-- Opening Marker --

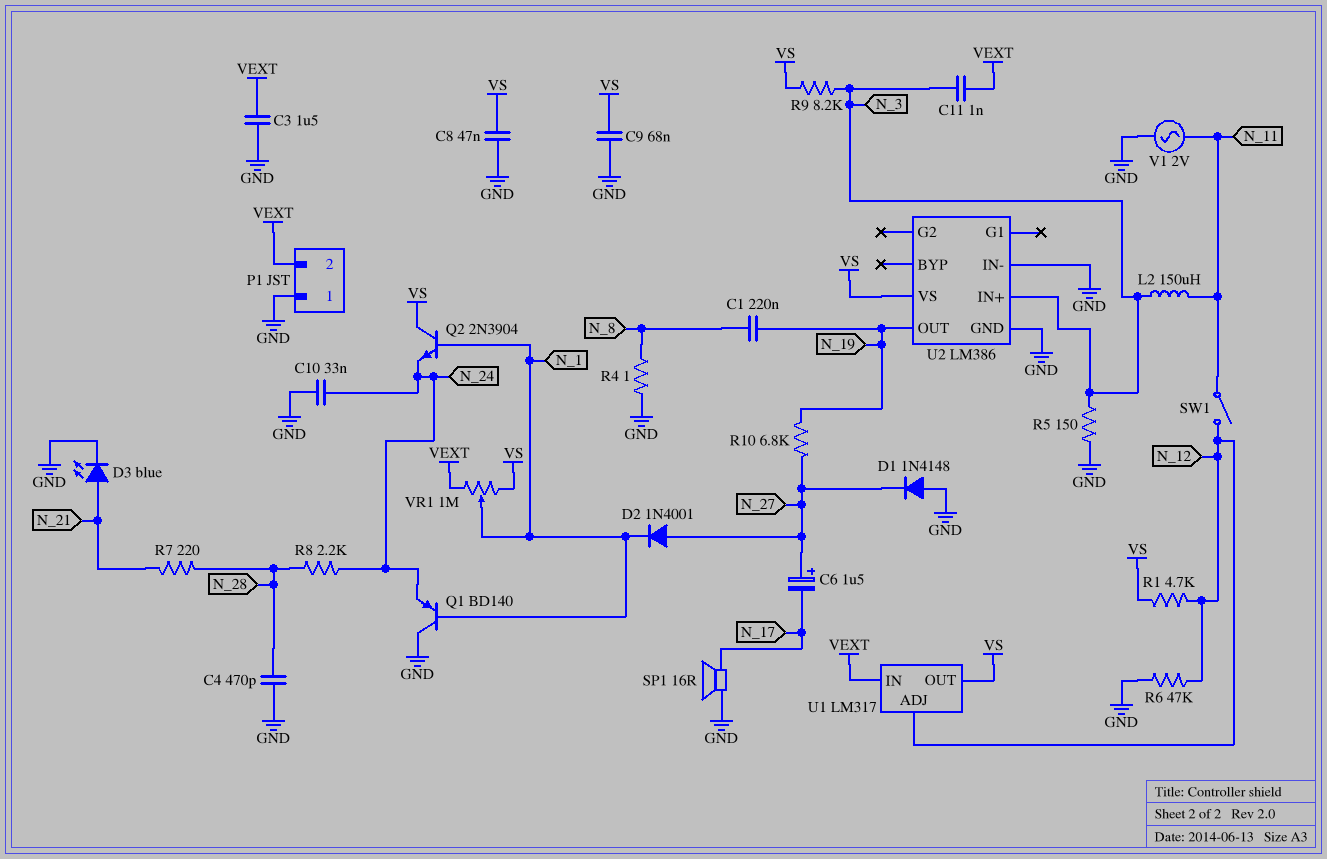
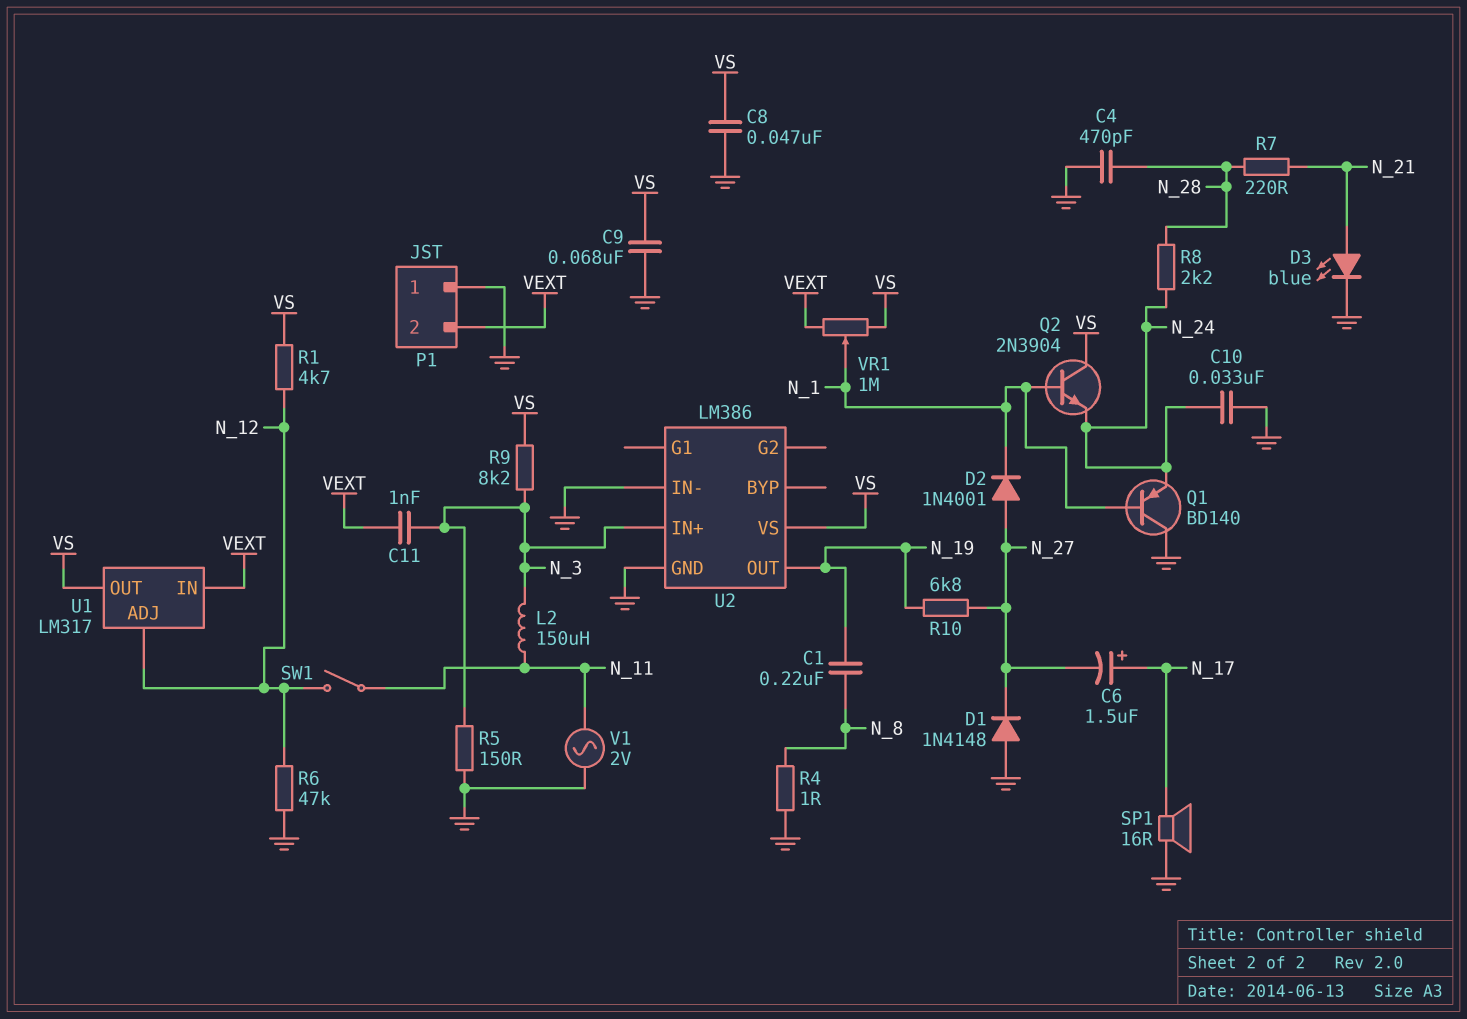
C3: 1.5uF (GND, VEXT) -> none
C6: 1.5uF (plus N_27, minus N_17) -> 1.5uF (plus N_17, minus N_27)

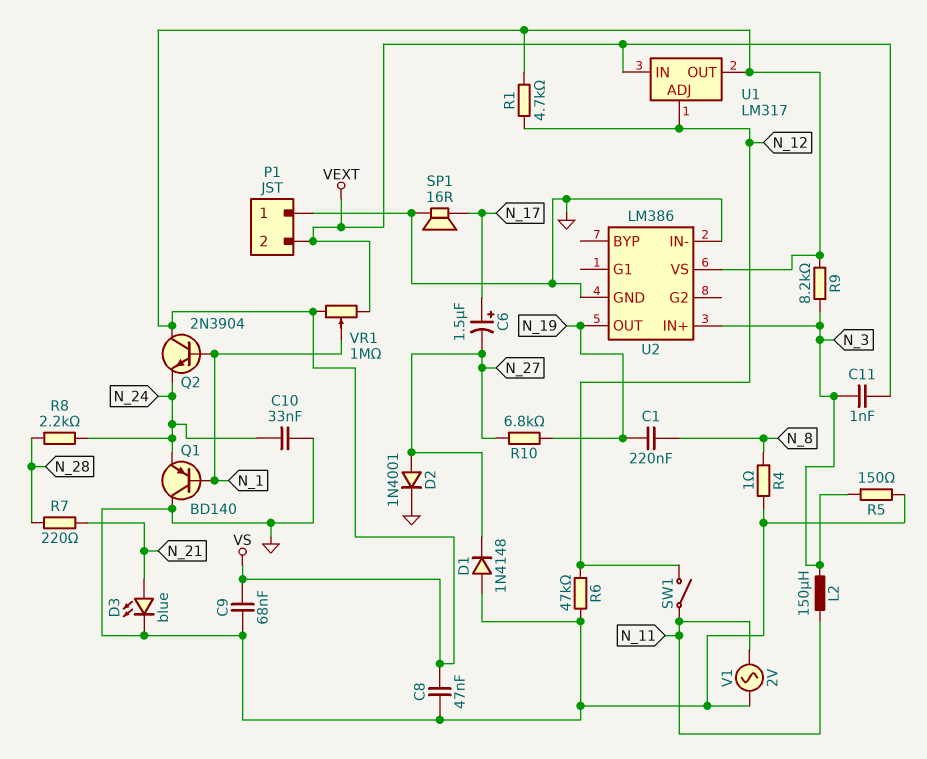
C4: 470pF (GND, N_28) -> none
D2: diode 1N4001 (A N_27, K N_1) -> diode 1N4001 (A N_27, K GND)

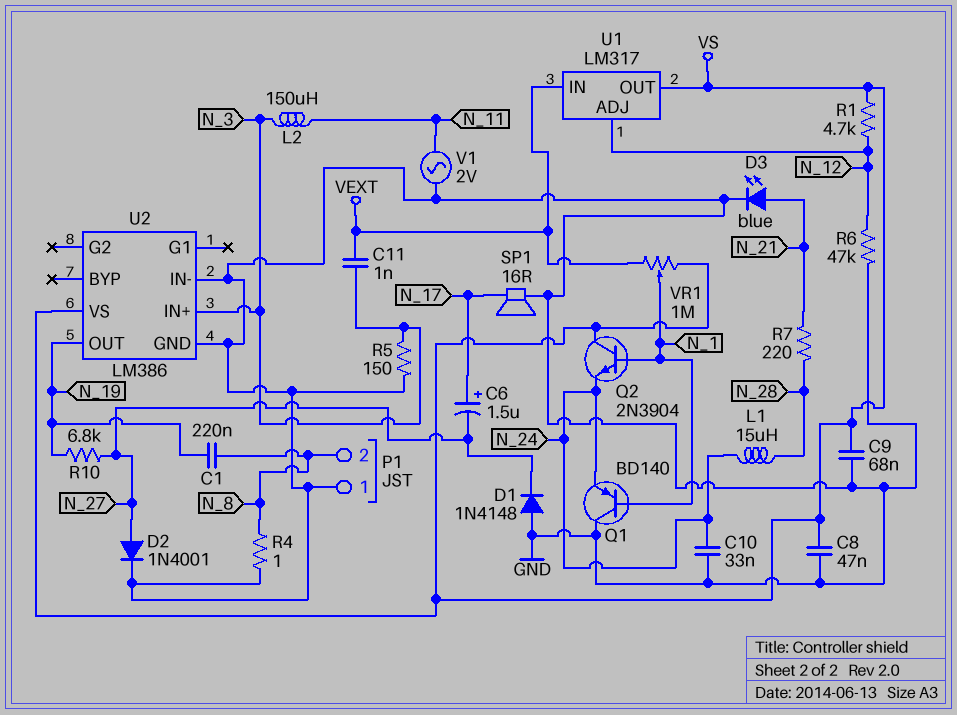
L1: none -> 15uH (N_24, N_28)
P1 pin 2: VEXT -> N_8
R8: 2.2k (N_24, N_28) -> none
R9: 8.2k (N_3, VS) -> none
SW1: switch (N_11, N_12) -> none

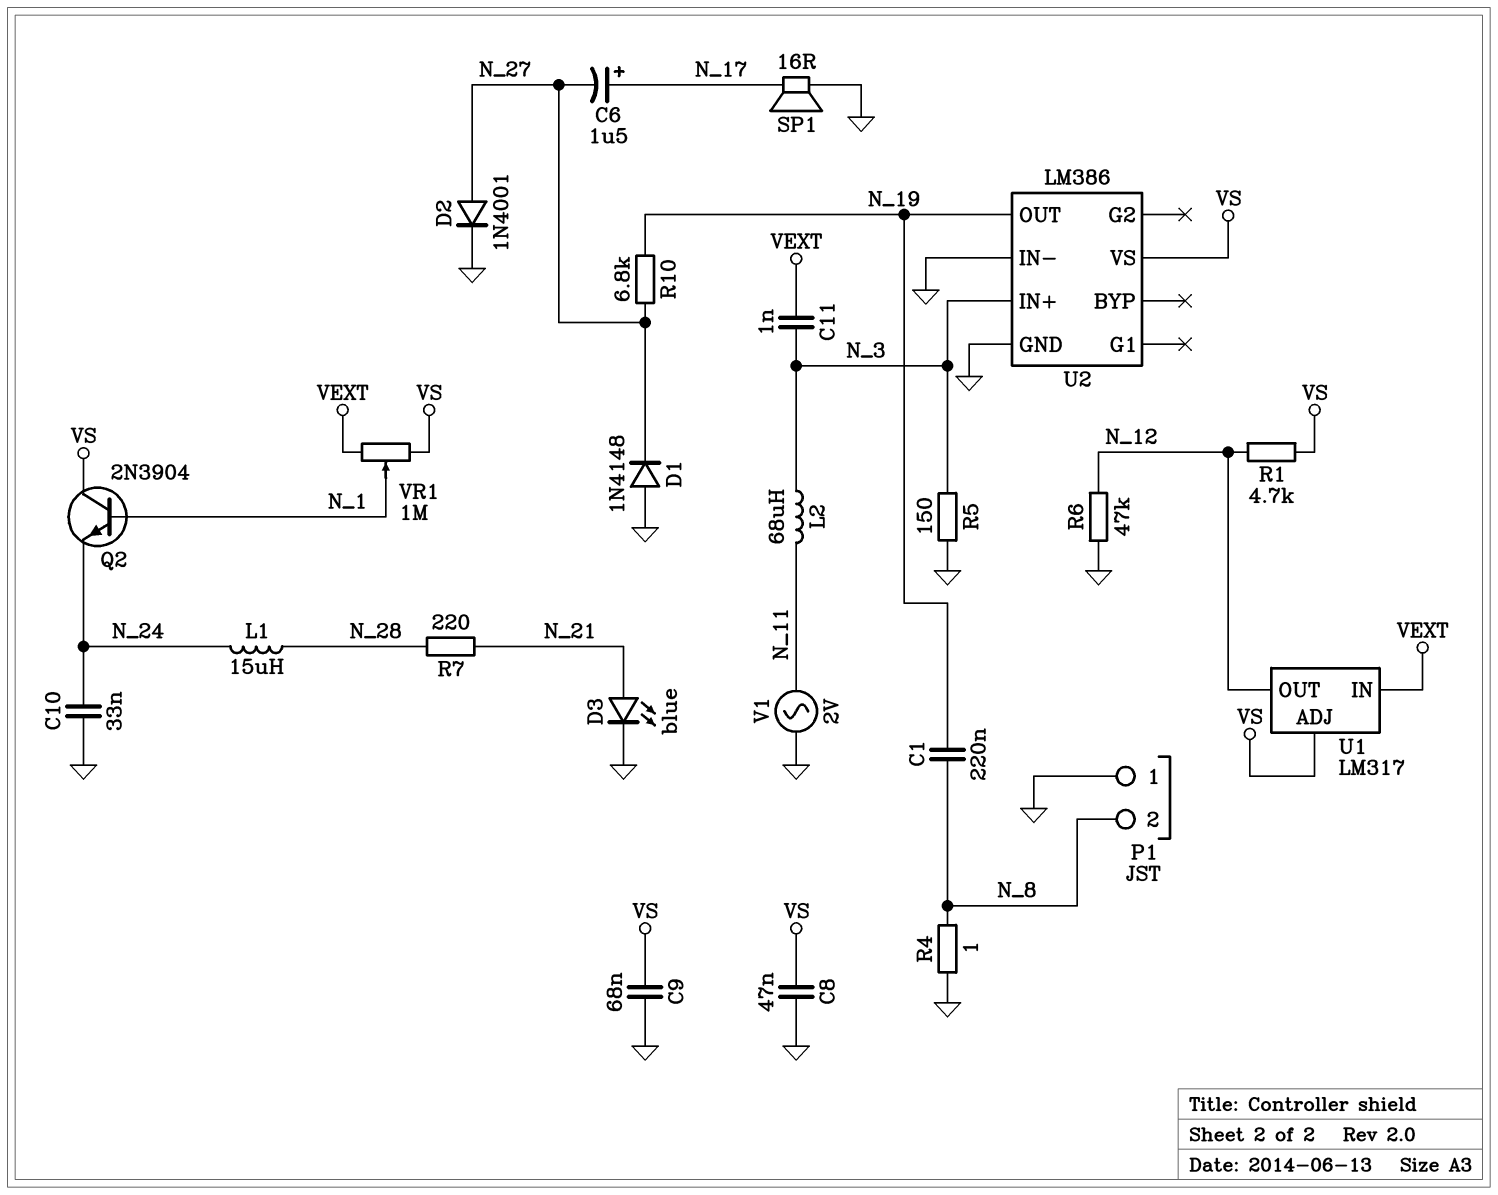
L2: 150uH (N_3, N_11) -> 68uH (N_3, N_11)
Q1: PNP BD140 (B N_1, C GND, E N_24) -> none
U1 pin ADJ: N_12 -> VS
U1 pin OUT: VS -> N_12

-- Closing Marker --

INSTRUCTIONS FOR THE TASK:
Every line from the line containing "L2: 150uH (N_3, N_11) -> 68uH (N_3, N_11)" to the last line of the material above must be repeated exactly, and no other line.

TASK RESULT:
L2: 150uH (N_3, N_11) -> 68uH (N_3, N_11)
Q1: PNP BD140 (B N_1, C GND, E N_24) -> none
U1 pin ADJ: N_12 -> VS
U1 pin OUT: VS -> N_12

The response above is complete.